• **TASK REQUIREMENTS**: Rewrite the stretch of the material below from its start through the line that contains "Write the LilyPond", changing "Prelude" to "Nocturne" and keeping everything else the same. Leave the pictures out of your answer.

• **EXTRACTED INFORMATION**:
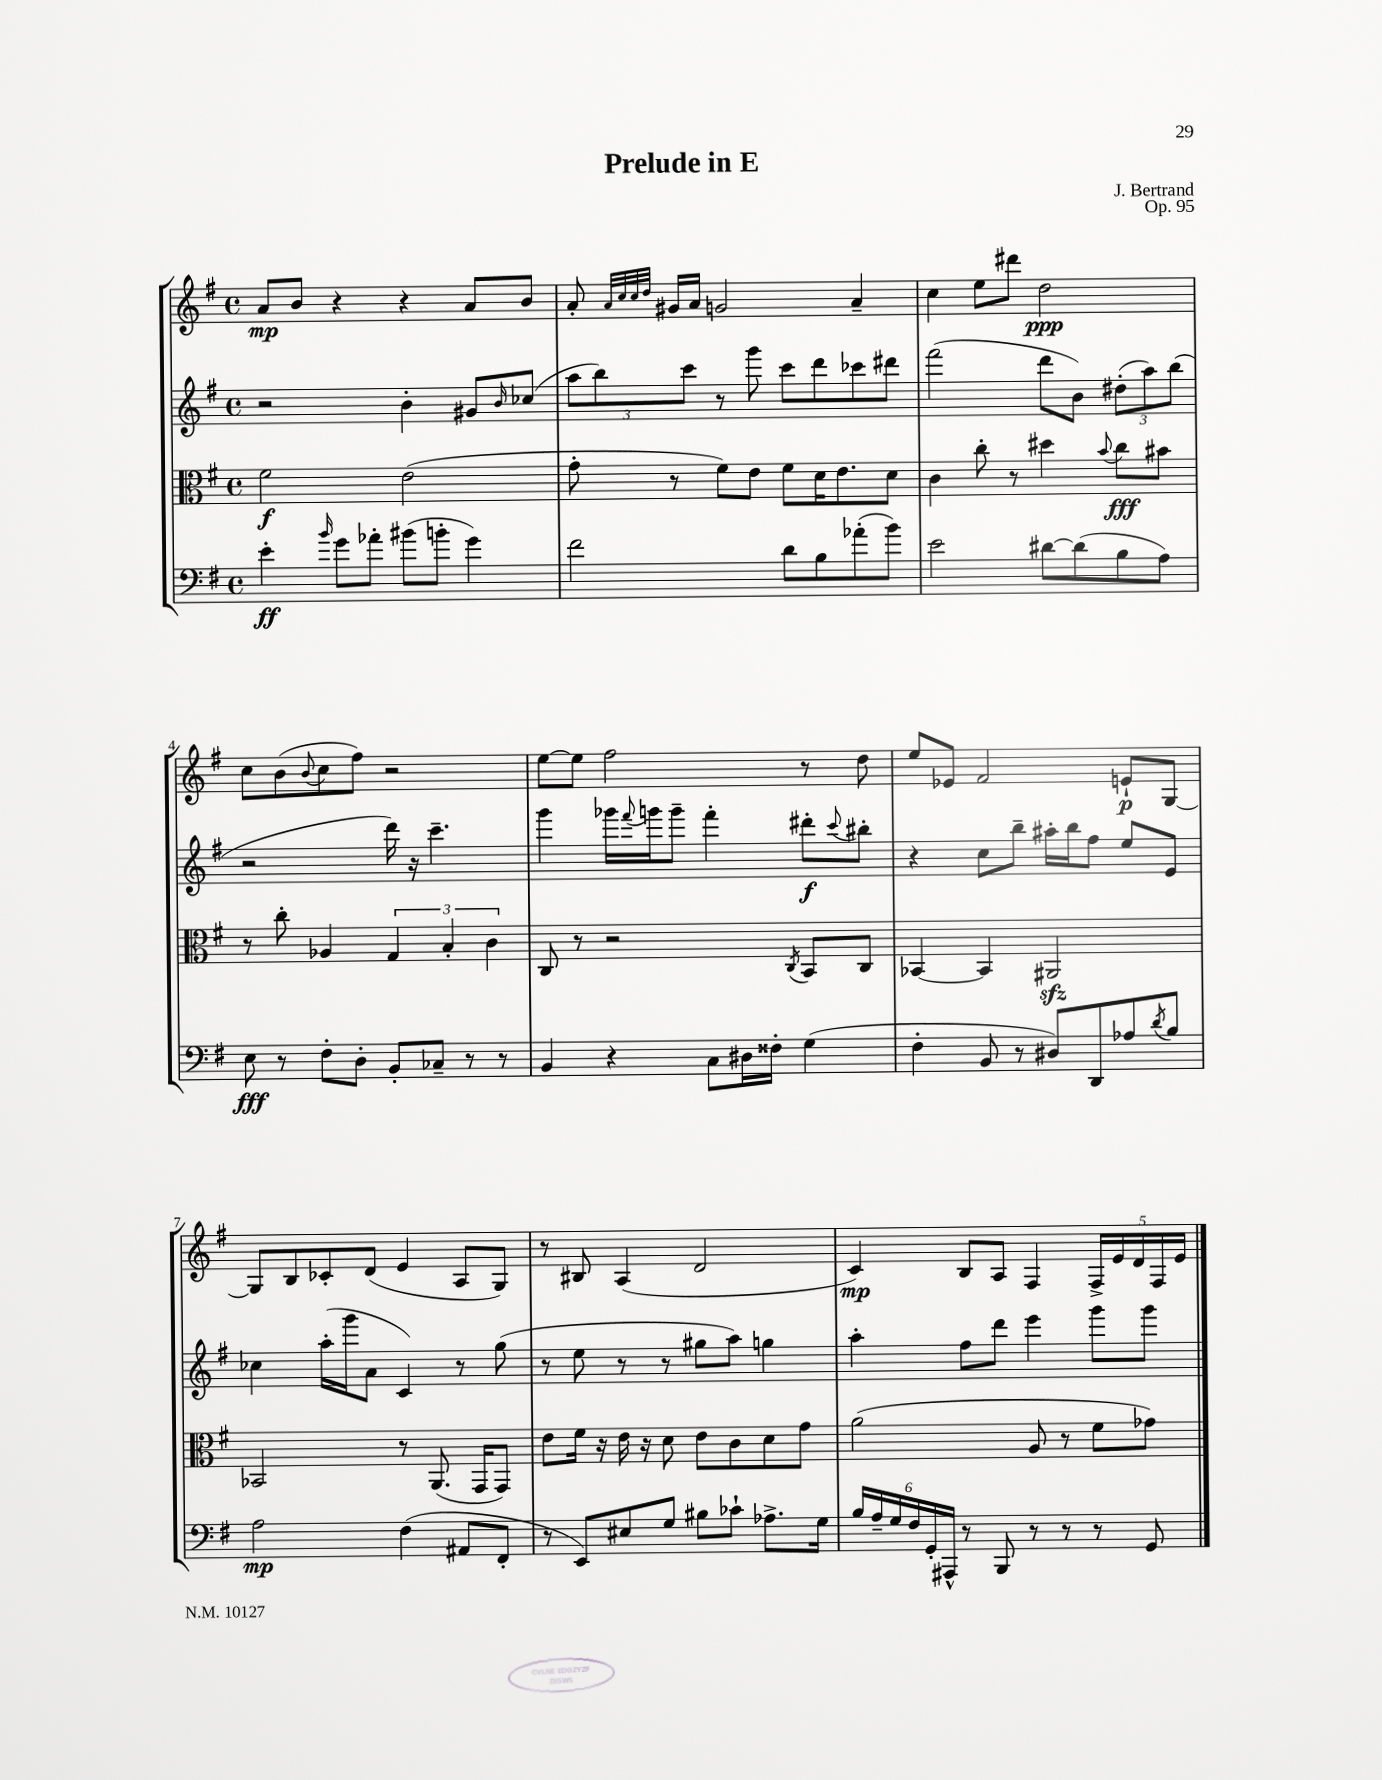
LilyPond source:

\header { title = "Prelude in E" composer = "J. Bertrand" opus = "Op. 95" }
<<
\new StaffGroup <<
\new Staff = "s0" {
    \clef treble \key g \major \defaultTimeSignature \time 4/4
    a'8\mp b'8 r4 r4 a'8 b'8 |
    a'8-. \grace { a'32 c''32 c''32 d''32 } gis'16 a'16 g'2 a'4-- |
    c''4 e''8 dis'''8 d''2\ppp |
    c''8 b'8( \appoggiatura { b'8 } c''8 fis''8) r2 |
    e''8~ e''8 fis''2 r8 d''8 |
    e''8 ees'8 fis'2 e'8-!\p g8~ |
    g8 b8 ces'8-. d'8( e'4 a8 g8) |
    r8 bis8 a4( d'2 |
    c'4\mp) b8 a8 fis4 \tuplet 5/4 { fis16-> e'16 d'16 fis16 e'16 } \bar "|." |
}
\new Staff = "s1" {
    \clef treble \key g \major \defaultTimeSignature \time 4/4
    r2 b'4-. gis'8 \grace { b'16 } ces''8( |
    \tuplet 3/2 { a''8 b''8) c'''8 } r8 g'''8 c'''8 d'''8 ces'''8 dis'''8 |
    fis'''2( d'''8 b'8) \tuplet 3/2 { dis''8-.( a''8) b''8( } |
    r2 d'''16) r16 c'''4.-- |
    g'''4 ges'''16 \appoggiatura { fis'''8 } g'''16 g'''8-- fis'''4-. dis'''8-.\f \appoggiatura { c'''8 } bis''8-. |
    r4 c''8 b''8-- ais''16-. b''16 fis''8 e''8 e'8 |
    ces''4 a''16-.( g'''16 a'8 c'4) r8 g''8( |
    r8 e''8 r8 r8 gis''8 a''8) g''4 |
    a''4-. fis''8 d'''8 e'''4 g'''8 g'''8 \bar "|." |
}
\new Staff = "s2" {
    \clef alto \key g \major \defaultTimeSignature \time 4/4
    fis'2\f e'2( |
    g'8-. r8 fis'8) e'8 fis'8 d'16 e'8. d'8 |
    c'4 c''8-. r8 dis''4 \appoggiatura { b'8 } c''8\fff bis'8 |
    r8 c''8-. aes4 \tuplet 3/2 { g4 b4-. c'4 } |
    c8 r8 r2 \acciaccatura { c8 } b,8 c8 |
    bes,4~ bes,4 ais,2\sfz |
    bes,2 r8 a,8.( g,16 g,8) |
    e'8 fis'16 r16 e'16 r16 d'8 e'8 c'8 d'8 g'8 |
    a'2( a8 r8 fis'8 ges'8) \bar "|." |
}
\new Staff = "s3" {
    \clef bass \key g \major \defaultTimeSignature \time 4/4
    e'4-.\ff \grace { b'16 } g'8 aes'8-. bis'8( b'8-. g'4) |
    fis'2 d'8 b8 aes'8-.( b'8) |
    e'2 dis'8~ dis'8( b8 a8) |
    e8\fff r8 fis8-. d8-. b,8-. ces8-- r8 r8 |
    b,4 r4 c8 dis16 fisis16-. g4( |
    fis4-. b,8 r8 dis8) d,8 aes8 \acciaccatura { d'8 } b8 |
    a2\mp fis4( ais,8 fis,8-. |
    r8 e,8) eis8 g8 bis8 ces'8-! aes8.-> g16 |
    \tuplet 6/4 { b16 a16-- g16 fis16 g,16-. ais,,16-^ } r8 b,,8 r8 r8 r8 g,8 \bar "|." |
}
>>
>>
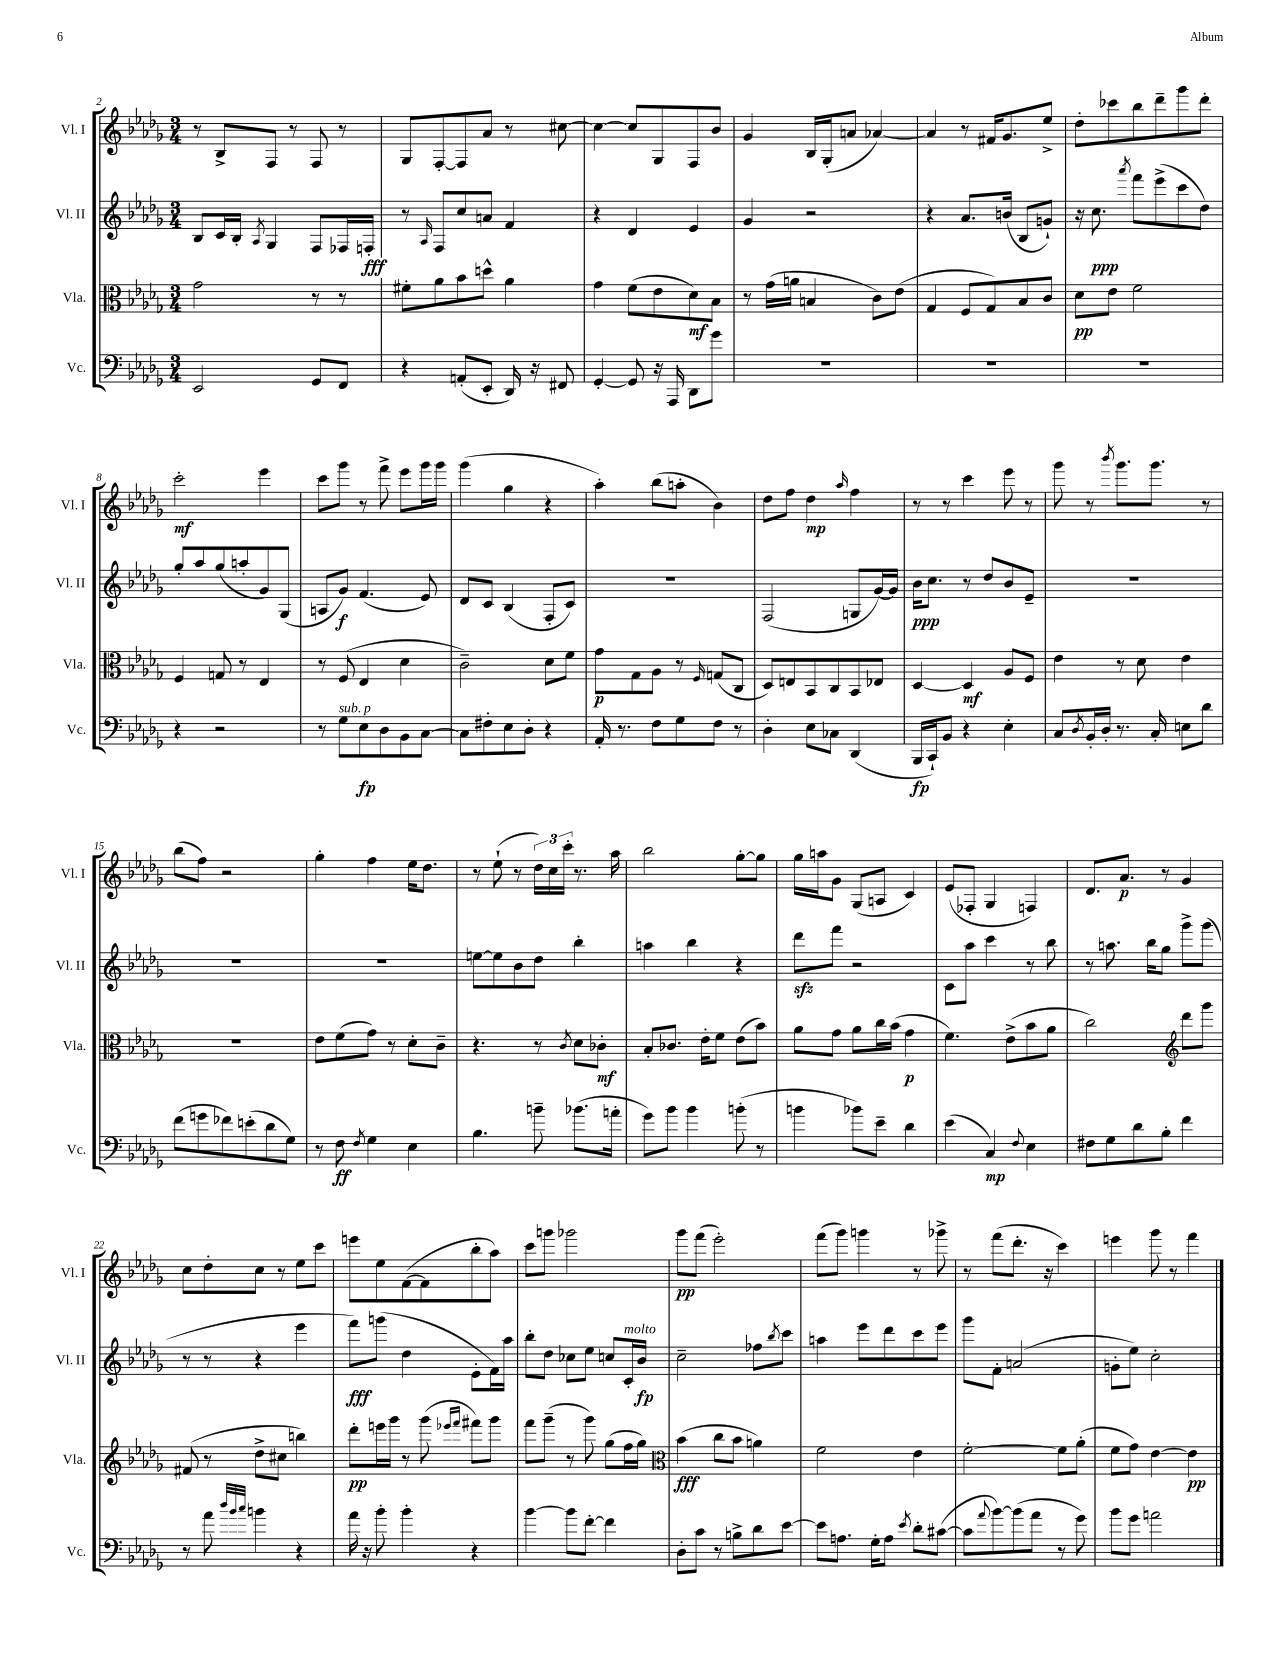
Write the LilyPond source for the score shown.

<<
\new StaffGroup <<
\new Staff = "s0" \with { instrumentName = "Vl. I" shortInstrumentName = "Vl. I" } {
    \clef treble \key des \major \numericTimeSignature \time 3/4
    r8 bes8-> f8 r8 f8 r8 |
    ges8 f8~-. f8 aes'8 r8 cis''8~ |
    cis''4~ cis''8 ges8 f8 bes'8 |
    ges'4 bes16 ges16-.( a'8 aes'4~) |
    aes'4 r8 fis'16 ges'8. ees''8-> |
    des''8-. ces'''8 bes''8 des'''8-- ges'''8 des'''8-. |
    c'''2-.\mf ees'''4 |
    c'''8 ges'''8 r8 f'''8-> ees'''8 ges'''16 ges'''16 |
    ges'''4( ges''4 r4 |
    aes''4-.) bes''8( a''8-. bes'4) |
    des''8 f''8 des''4\mp \grace { aes''16 } f''4 |
    r8 r8 c'''4 ees'''8 r8 |
    ges'''8 r8 \acciaccatura { bes'''8 } ges'''8. ges'''8. r8 |
    bes''8( f''8) r2 |
    ges''4-. f''4 ees''16 des''8. |
    r8 ees''8-!( r8 \tuplet 3/2 { des''16) c''16 c'''16-. } r8. aes''16 |
    bes''2 ges''8~-. ges''8 |
    ges''16 a''16 ges'8 ges8( a8 c'4) |
    ees'8( fes8-. ges4 f4) |
    des'8. aes'8.\p r8 ges'4 |
    c''8 des''8-. c''8 r8 ees''8 c'''8 |
    e'''8 ees''8 f'8~( f'8 bes''8-. aes''8) |
    c'''8 g'''8 ges'''2 |
    ges'''8\pp f'''8( ees'''2-.) |
    f'''8( ges'''8) g'''4 r8 ges'''8-> |
    r8 f'''8( des'''8.-. r16 c'''4) |
    e'''4 ges'''8 r8 f'''4 \bar "|." |
}
\new Staff = "s1" \with { instrumentName = "Vl. II" shortInstrumentName = "Vl. II" } {
    \clef treble \key des \major \numericTimeSignature \time 3/4
    bes8 c'16 bes16-. \acciaccatura { aes8 } ges4 f8 fes16 f16-.\fff |
    r8 \grace { aes16 } f8 c''8 a'8 f'4 |
    r4 des'4 ees'4 |
    ges'4 r2 |
    r4 aes'8. b'16( bes8 g'8-!) |
    r16 c''8.\ppp \acciaccatura { aes'''8 } f'''8 ees'''8->( c'''8 des''8) |
    ges''8-. aes''8 ges''8( a''8-. ges'8) ges8( |
    a8 ges'8\f) f'4.( ees'8) |
    des'8 c'8 bes4( f8-. c'8) |
    R2. |
    f2( g8 ges'16~) ges'16 |
    bes'16\ppp c''8. r8 des''8 bes'8 ees'8-- |
    R2. |
    R2. |
    R2. |
    e''8~ e''8 bes'8 des''8 bes''4-. |
    a''4 bes''4 r4 |
    des'''8\sfz f'''8 r2 |
    c'8 aes''8 c'''4 r8 bes''8 |
    r8 a''8. bes''16 ges''8 ges'''8-> ges'''8( |
    r8 r8 r4 ees'''4 |
    f'''8\fff) g'''8( des''4 ees'8-. f'16) aes''16 |
    bes''8-. des''8 ces''8 ees''8 c''8 c'16-.^\markup { \italic "molto" } bes'16\fp |
    c''2-- fes''8 \acciaccatura { bes''8 } c'''8 |
    a''4 ees'''8 des'''8 c'''8 ees'''8 |
    ges'''8 f'8-. a'2( |
    g'8-. ees''8) c''2-. \bar "|." |
}
\new Staff = "s2" \with { instrumentName = "Vla." shortInstrumentName = "Vla." } {
    \clef alto \key des \major \numericTimeSignature \time 3/4
    ges'2 r8 r8 |
    fis'8-. aes'8 bes'8 d''8-^ aes'4 |
    ges'4 f'8( ees'8 des'8\mf) bes8 |
    r8 ges'16( a'16 b4 c'8) ees'8( |
    ges4 f8 ges8) bes8 c'8 |
    des'8\pp ees'8 f'2 |
    f4 g8 r8 ees4 |
    r8 f8( ees4 des'4 |
    c'2--) des'8 f'8 |
    ges'8\p ges8 aes8 r8 \grace { f16 } g8( c8 |
    des8) e8 bes,8 c8 bes,8 ees8 |
    des4~ des4\mf aes8 f8 |
    ees'4 r8 des'8 ees'4 |
    R2. |
    ees'8 f'8( ges'8) r8 des'8-. c'8-- |
    r4. r8 \acciaccatura { c'8 } des'8 ces'8-.\mf |
    bes8-. ces'8. ees'16-. f'8 ees'8( bes'8) |
    aes'8 ges'8 aes'8 c''16 bes'16( ges'4\p |
    f'4.) ees'8->( bes'8 aes'8 |
    c''2) \clef treble des'''8 ges'''8 |
    fis'8( r8 des''8-> cis''8 b''4) |
    des'''8-.\pp e'''16 ges'''16 r8 ges'''8( \grace { ees'''16 f'''16 } fis'''8) ges'''8 |
    f'''8 ges'''8--( r8 ges'''8) ges''8( f''16 ges''16) |
    \clef alto bes'4\fff( c''8 bes'8 a'4) |
    f'2 ees'4 |
    f'2~-. f'8 aes'8-.( |
    f'8 ges'8) ees'4~ ees'4\pp \bar "|." |
}
\new Staff = "s3" \with { instrumentName = "Vc." shortInstrumentName = "Vc." } {
    \clef bass \key des \major \numericTimeSignature \time 3/4
    ees,2 ges,8 f,8 |
    r4 a,8-.( ees,8-. des,16) r16 fis,8 |
    ges,4~-. ges,8 r16 aes,,16 des,8 ges'8 |
    R2. |
    R2. |
    R2. |
    r4 r2 |
    r8 ges8^\markup { \italic "sub. p" } ees8\fp des8 bes,8 c8~ |
    c8 fis8-. ees8 des8-. r4 |
    aes,16-. r8. f8 ges8 f8 r8 |
    des4-. ees8 ces8 des,4( |
    bes,,16\fp c,16-!) bes,8 r4 ees4-. |
    c8 \acciaccatura { des8 } bes,16-. des16-. r8. c16-. e8 des'8 |
    f'8( g'8 fes'8) e'8-.( des'8 ges8) |
    r8 f8\ff \acciaccatura { f8 } ges4 ees4 |
    bes4. b'8-- bes'8.( a'16-. |
    ges'8) bes'8 bes'4 b'8-.( r8 |
    b'4 bes'8) ees'8-- des'4 |
    ees'4( c4\mp) \appoggiatura { f8 } ees4 |
    fis8 ges8 des'8 bes8-. f'4 |
    r8 aes'8 \grace { des''32 bes'32 c''32 } b'4 r4 |
    aes'16 r16 bes'8-. bes'4-. r4 |
    bes'4~ bes'8 f'8~-. f'4 |
    des8-. c'8 r8 b8-> des'8 ees'8~ |
    ees'8 a8. ges16-. a8 \acciaccatura { ees'8 } des'8-. cis'8~( |
    cis'8 \appoggiatura { aes'8 } bes'8~) bes'8( aes'8 r8 ges'8) |
    bes'8 ges'8 a'2 \bar "|." |
}
>>
>>
\layout { \context { \Score currentBarNumber = #2 } }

• **TASK RESULT**:
LilyPond source:

\header { title = "Nocturne in E" composer = "J. Bertrand" opus = "Op. 95" }
<<
\new StaffGroup <<
\new Staff = "s0" {
    \clef treble \key g \major \defaultTimeSignature \time 4/4
    a'8\mp b'8 r4 r4 a'8 b'8 |
    a'8-. \grace { a'32 c''32 c''32 d''32 } gis'16 a'16 g'2 a'4-- |
    c''4 e''8 dis'''8 d''2\ppp |
    c''8 b'8( \appoggiatura { b'8 } c''8 fis''8) r2 |
    e''8~ e''8 fis''2 r8 d''8 |
    e''8 ees'8 fis'2 e'8-!\p g8~ |
    g8 b8 ces'8-. d'8( e'4 a8 g8) |
    r8 bis8 a4( d'2 |
    c'4\mp) b8 a8 fis4 \tuplet 5/4 { fis16-> e'16 d'16 fis16 e'16 } \bar "|." |
}
\new Staff = "s1" {
    \clef treble \key g \major \defaultTimeSignature \time 4/4
    r2 b'4-. gis'8 \grace { b'16 } ces''8( |
    \tuplet 3/2 { a''8 b''8) c'''8 } r8 g'''8 c'''8 d'''8 ces'''8 dis'''8 |
    fis'''2( d'''8 b'8) \tuplet 3/2 { dis''8-.( a''8) b''8( } |
    r2 d'''16) r16 c'''4.-- |
    g'''4 ges'''16 \appoggiatura { fis'''8 } g'''16 g'''8-- fis'''4-. dis'''8-.\f \appoggiatura { c'''8 } bis''8-. |
    r4 c''8 b''8-- ais''16-. b''16 fis''8 e''8 e'8 |
    ces''4 a''16-.( g'''16 a'8 c'4) r8 g''8( |
    r8 e''8 r8 r8 gis''8 a''8) g''4 |
    a''4-. fis''8 d'''8 e'''4 g'''8 g'''8 \bar "|." |
}
\new Staff = "s2" {
    \clef alto \key g \major \defaultTimeSignature \time 4/4
    fis'2\f e'2( |
    g'8-. r8 fis'8) e'8 fis'8 d'16 e'8. d'8 |
    c'4 c''8-. r8 dis''4 \appoggiatura { b'8 } c''8\fff bis'8 |
    r8 c''8-. aes4 \tuplet 3/2 { g4 b4-. c'4 } |
    c8 r8 r2 \acciaccatura { c8 } b,8 c8 |
    bes,4~ bes,4 ais,2\sfz |
    bes,2 r8 a,8.( g,16 g,8) |
    e'8 fis'16 r16 e'16 r16 d'8 e'8 c'8 d'8 g'8 |
    a'2( a8 r8 fis'8 ges'8) \bar "|." |
}
\new Staff = "s3" {
    \clef bass \key g \major \defaultTimeSignature \time 4/4
    e'4-.\ff \grace { b'16 } g'8 aes'8-. bis'8( b'8-. g'4) |
    fis'2 d'8 b8 aes'8-.( b'8) |
    e'2 dis'8~ dis'8( b8 a8) |
    e8\fff r8 fis8-. d8-. b,8-. ces8-- r8 r8 |
    b,4 r4 c8 dis16 fisis16-. g4( |
    fis4-. b,8 r8 dis8) d,8 aes8 \acciaccatura { d'8 } b8 |
    a2\mp fis4( ais,8 fis,8-. |
    r8 e,8) eis8 g8 bis8 ces'8-! aes8.-> g16 |
    \tuplet 6/4 { b16 a16-- g16 fis16 g,16-. ais,,16-^ } r8 b,,8 r8 r8 r8 g,8 \bar "|." |
}
>>
>>
Write the LilyPond source for the score shown.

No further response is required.